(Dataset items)
____________

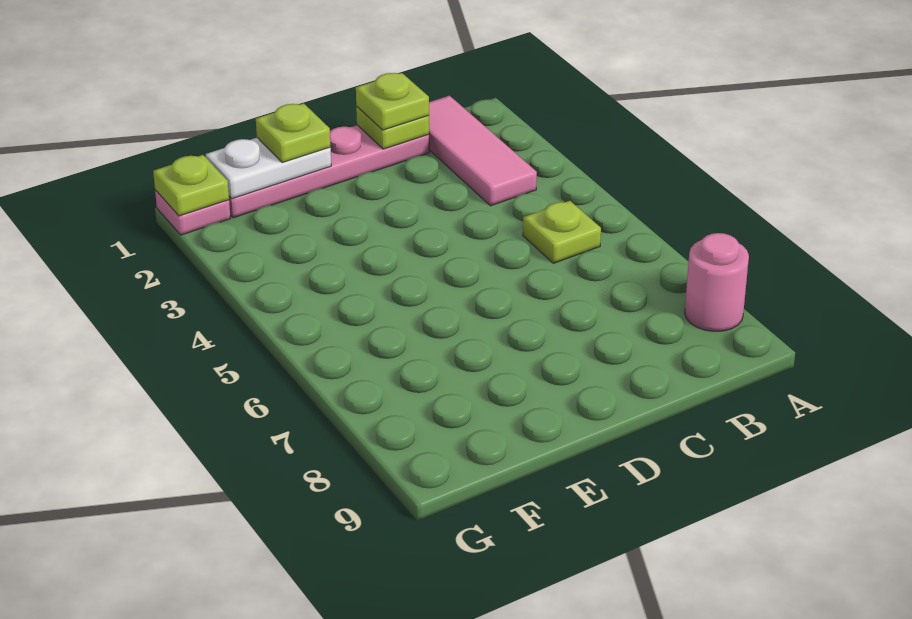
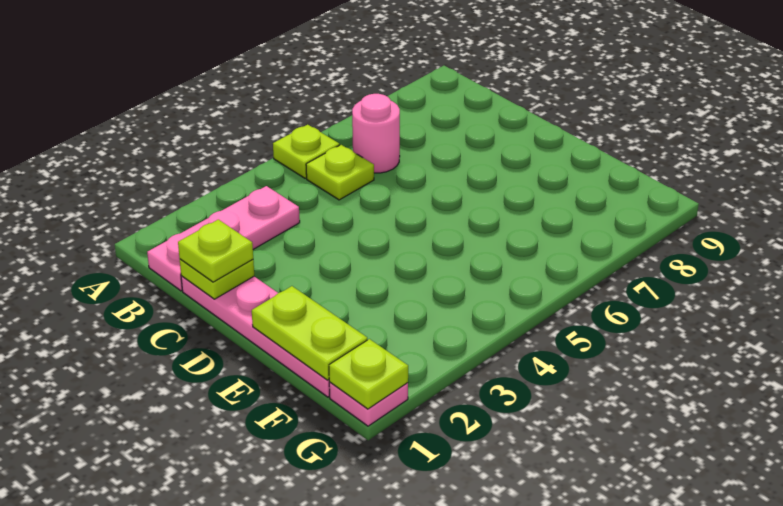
pink round brick A8 level 1 -> pink round brick B6 level 1
pink tile B1:B3 level 1 -> pink plate B1:B3 level 1
white plate E1:F1 level 2 -> lime plate E1:F1 level 2
lime plate E1 level 3 -> lime plate A5 level 1

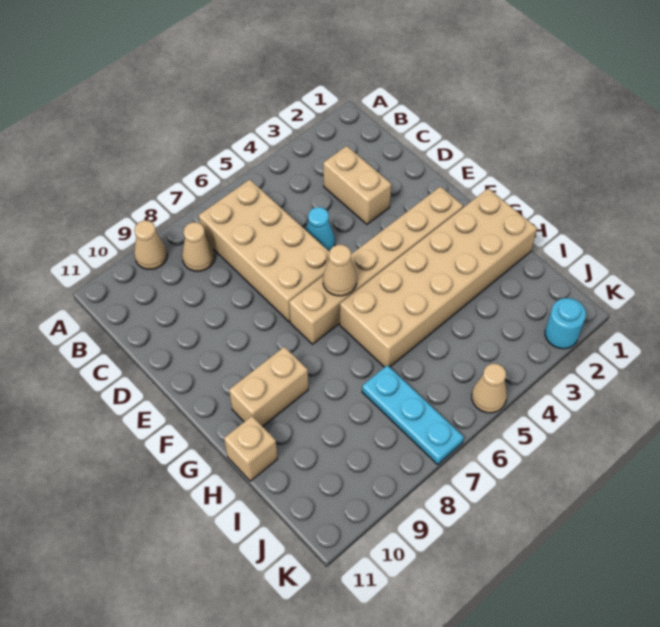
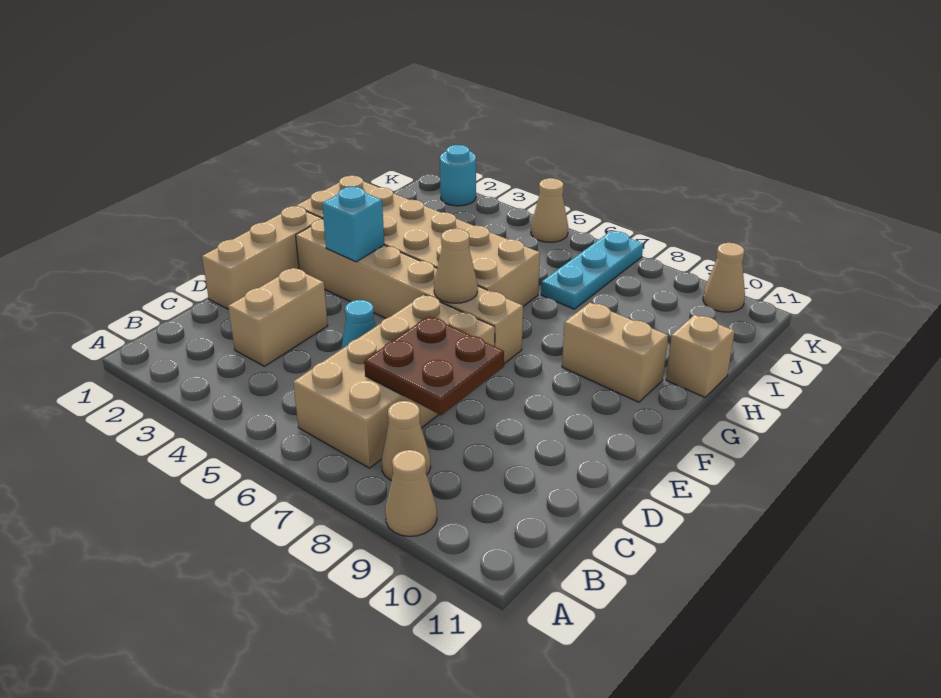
none -> brown plate C7:D8 level 2
none -> tan brick D1:F1 level 1
none -> cyan brick F3 level 2
none -> tan cone K10 level 1

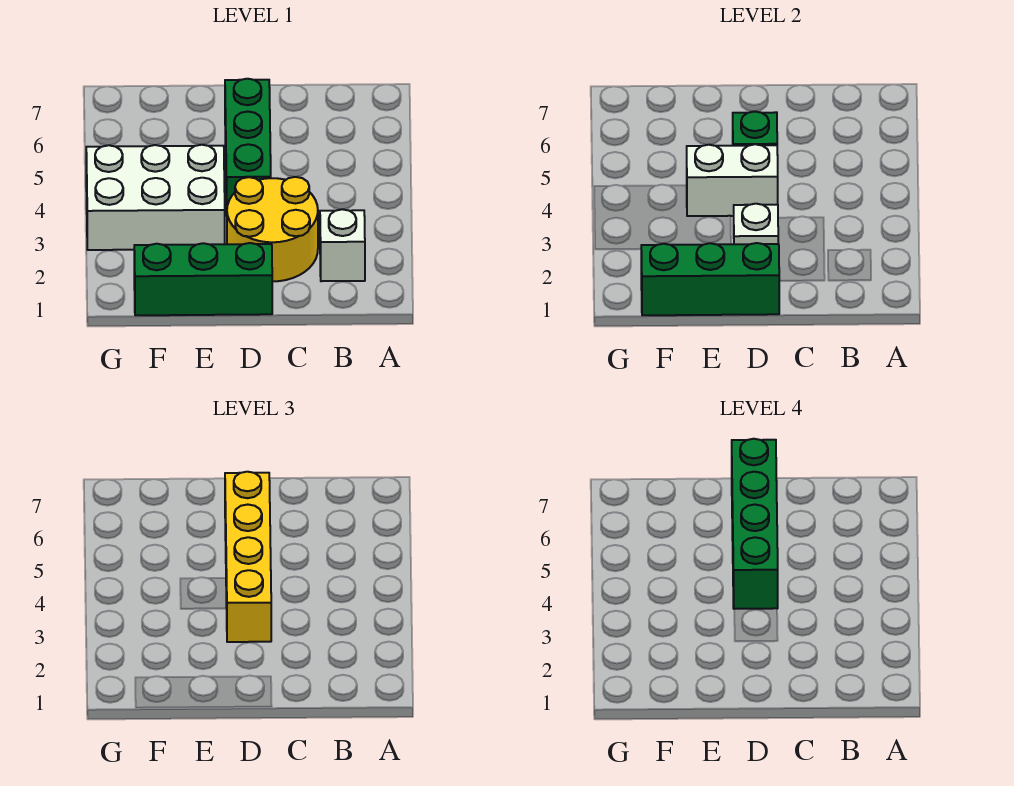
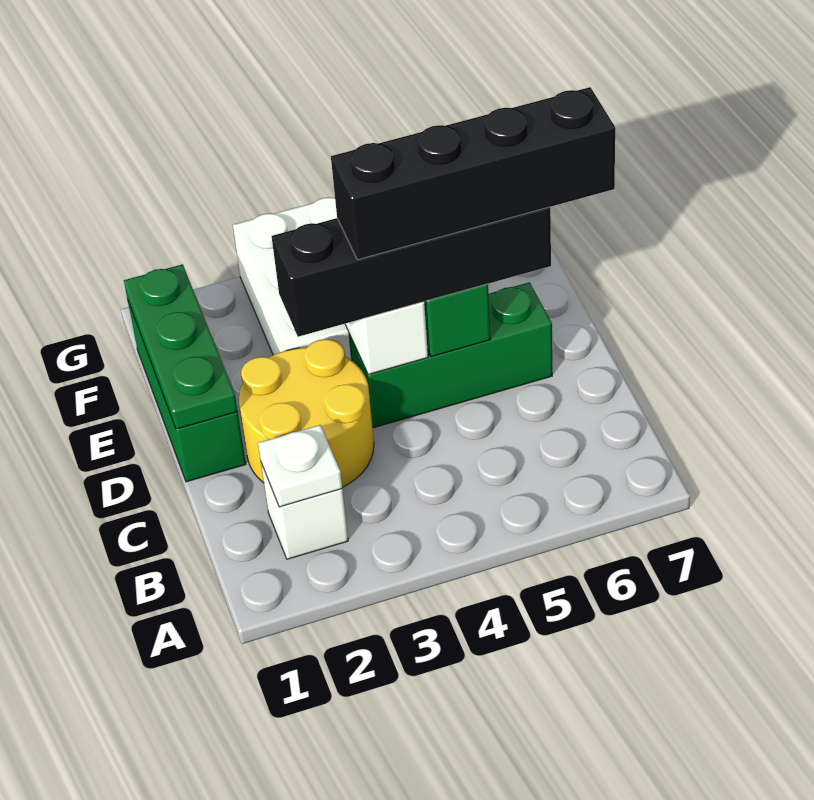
green brick D1:F1 level 2 -> green plate D1:F1 level 2
white plate D3 level 2 -> white plate B2 level 2
yellow brick D3:D6 level 3 -> black brick D3:D6 level 3
green brick D4:D7 level 4 -> black brick D4:D7 level 4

____________

=== Assignment ===
Excluding the pictures, restate the records above word for word.

=== Task answer ===
pink round brick A8 level 1 -> pink round brick B6 level 1
pink tile B1:B3 level 1 -> pink plate B1:B3 level 1
white plate E1:F1 level 2 -> lime plate E1:F1 level 2
lime plate E1 level 3 -> lime plate A5 level 1

none -> brown plate C7:D8 level 2
none -> tan brick D1:F1 level 1
none -> cyan brick F3 level 2
none -> tan cone K10 level 1

green brick D1:F1 level 2 -> green plate D1:F1 level 2
white plate D3 level 2 -> white plate B2 level 2
yellow brick D3:D6 level 3 -> black brick D3:D6 level 3
green brick D4:D7 level 4 -> black brick D4:D7 level 4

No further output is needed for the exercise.